Scan the data beneath this task and copy each line that includes "VCTRL".

Source records
******************************

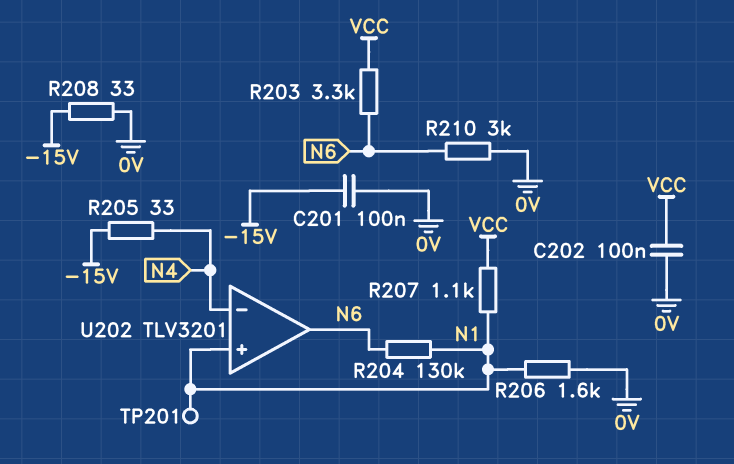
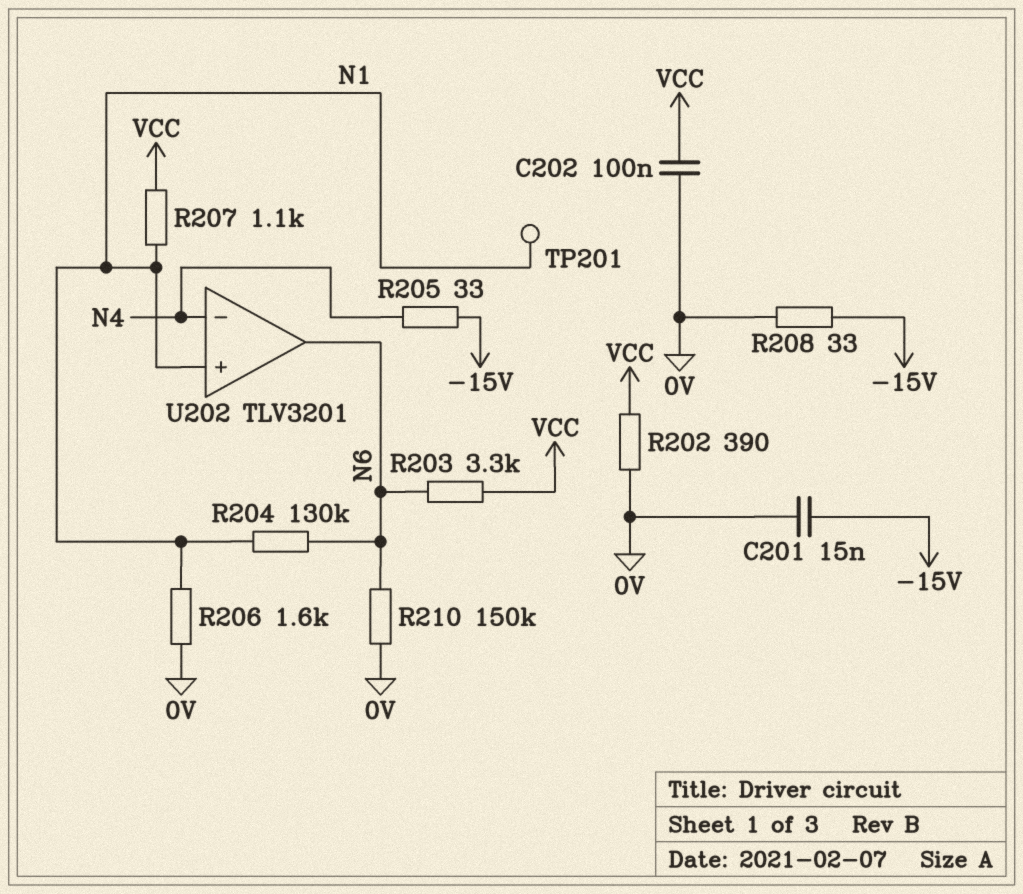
C201: 100nF (-15V, 0V) -> 15nF (-15V, 0V)
R202: none -> 390 (0V, VCC)
R210: 3k (0V, N6) -> 150k (0V, N6)

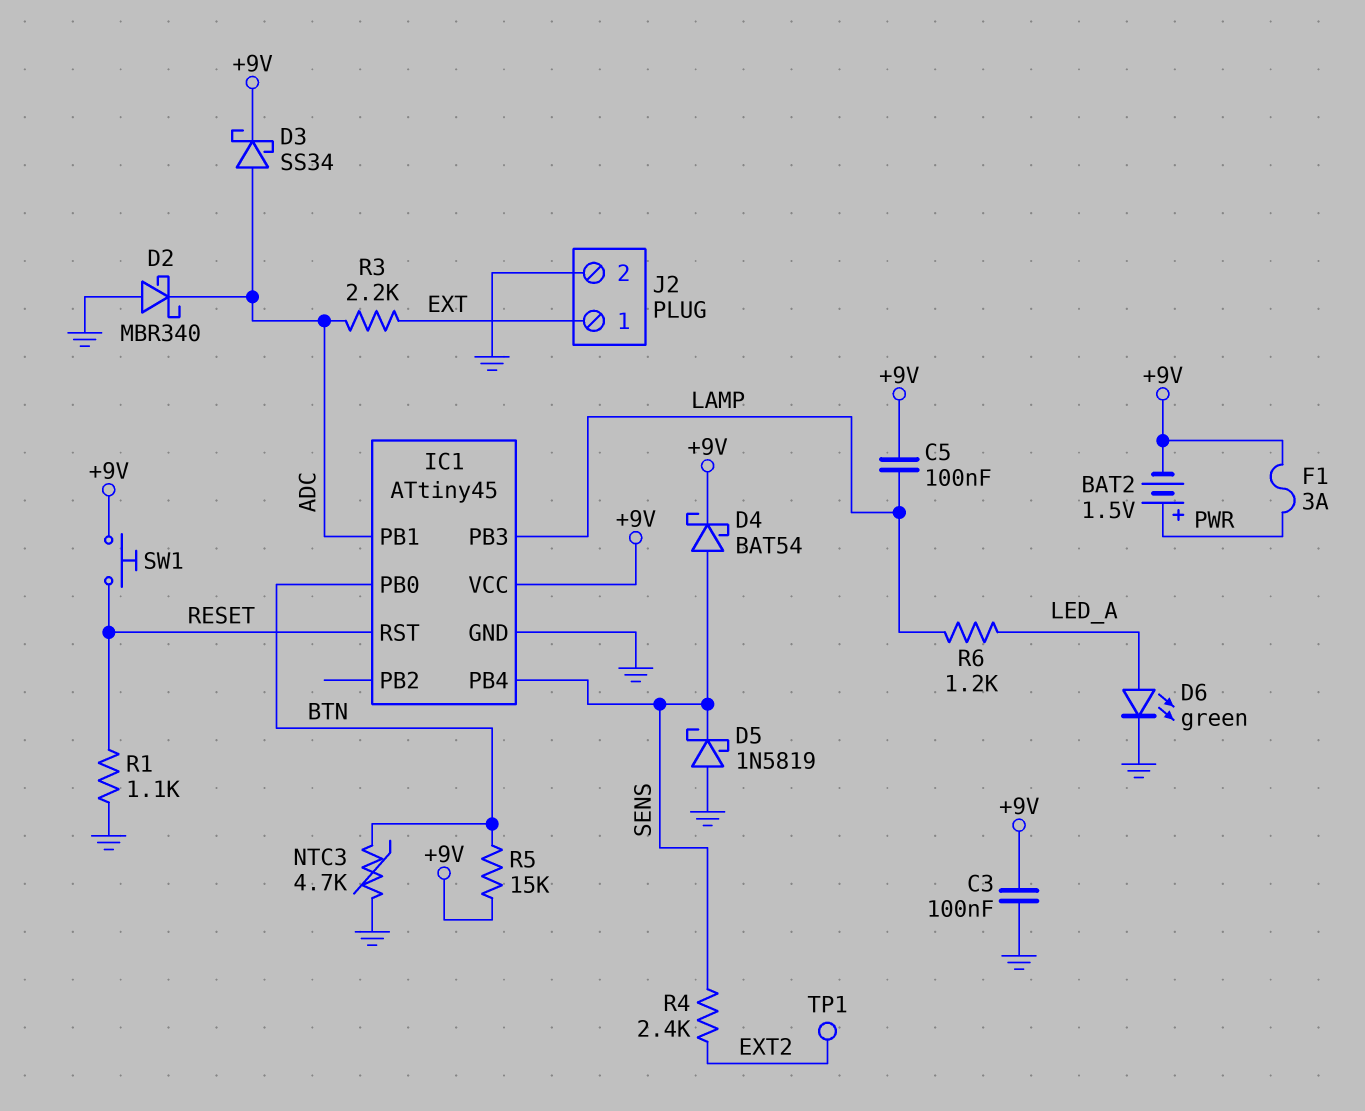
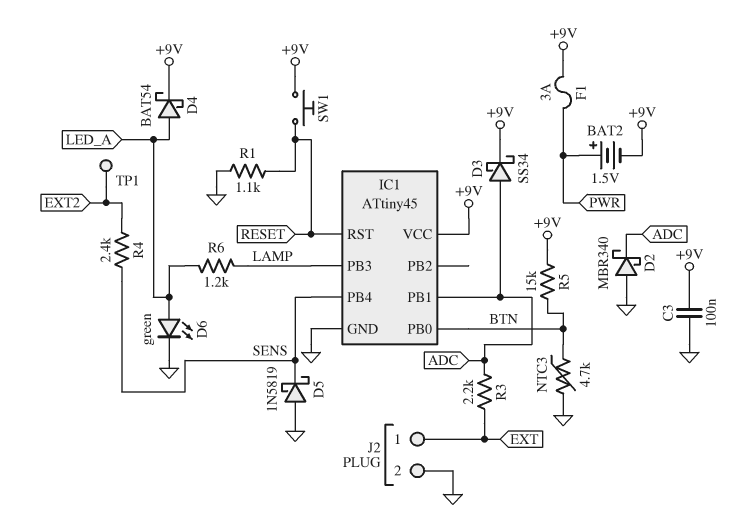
C5: 100nF (+9V, LAMP) -> none
D4: schottky BAT54 (A SENS, K +9V) -> schottky BAT54 (A LED_A, K +9V)

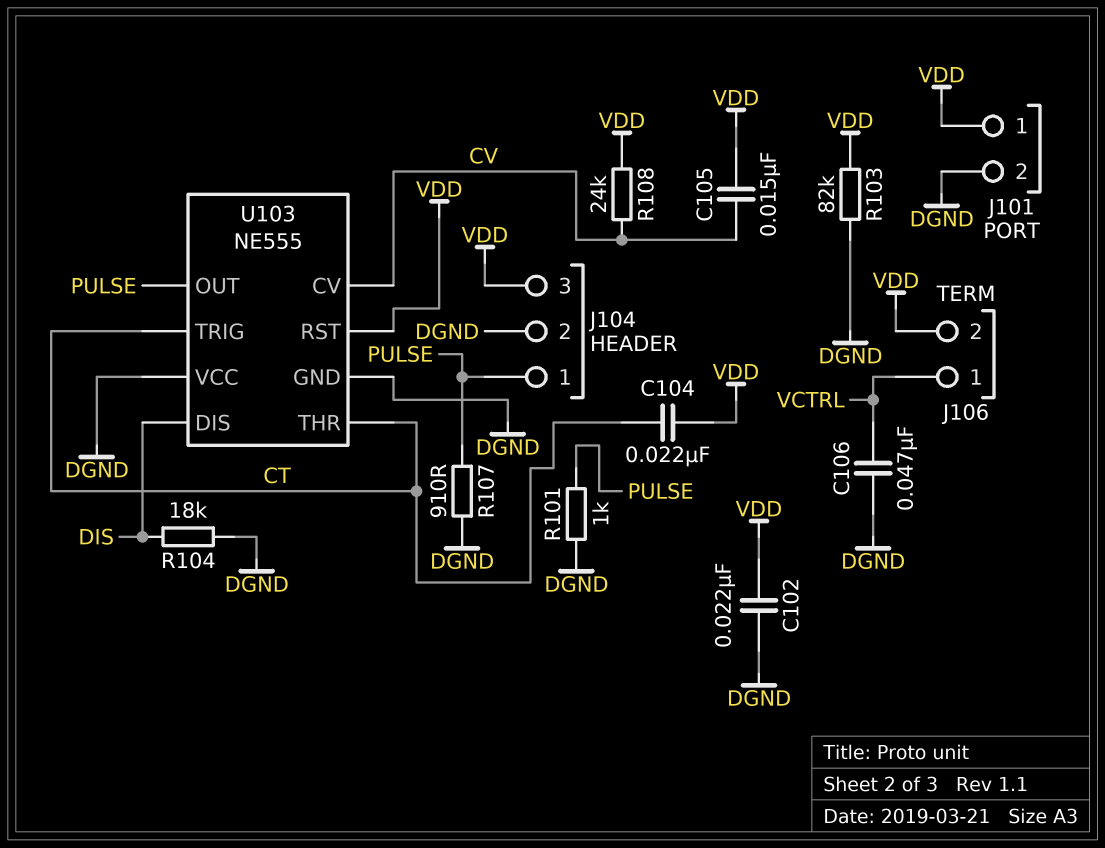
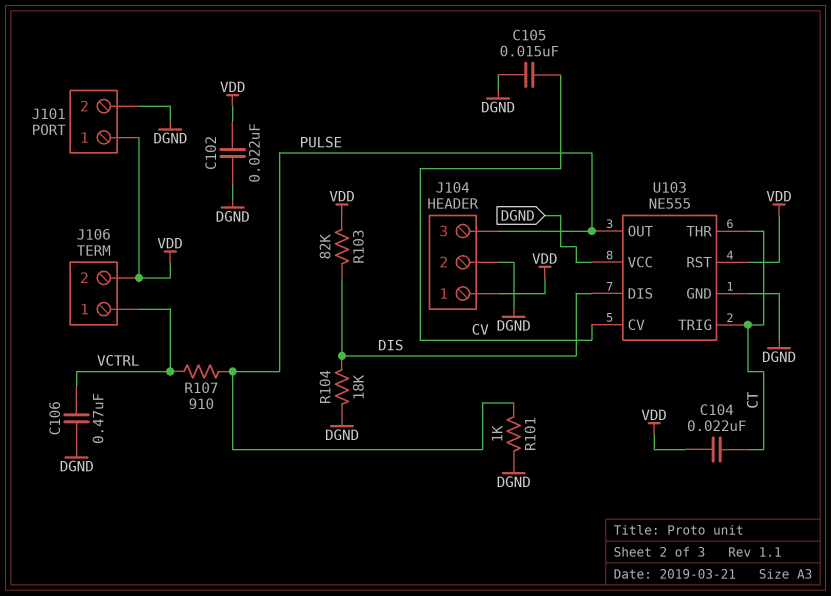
C105: 15nF (CV, VDD) -> 15nF (CV, DGND)
C106: 47nF (DGND, VCTRL) -> 470nF (DGND, VCTRL)
J104 pin 1: PULSE -> VDD
J104 pin 3: VDD -> PULSE
R103: 82k (DGND, VDD) -> 82k (DIS, VDD)
R107: 910 (DGND, PULSE) -> 910 (PULSE, VCTRL)
R108: 24k (CV, VDD) -> none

******************************

• Problem solution
C106: 47nF (DGND, VCTRL) -> 470nF (DGND, VCTRL)
R107: 910 (DGND, PULSE) -> 910 (PULSE, VCTRL)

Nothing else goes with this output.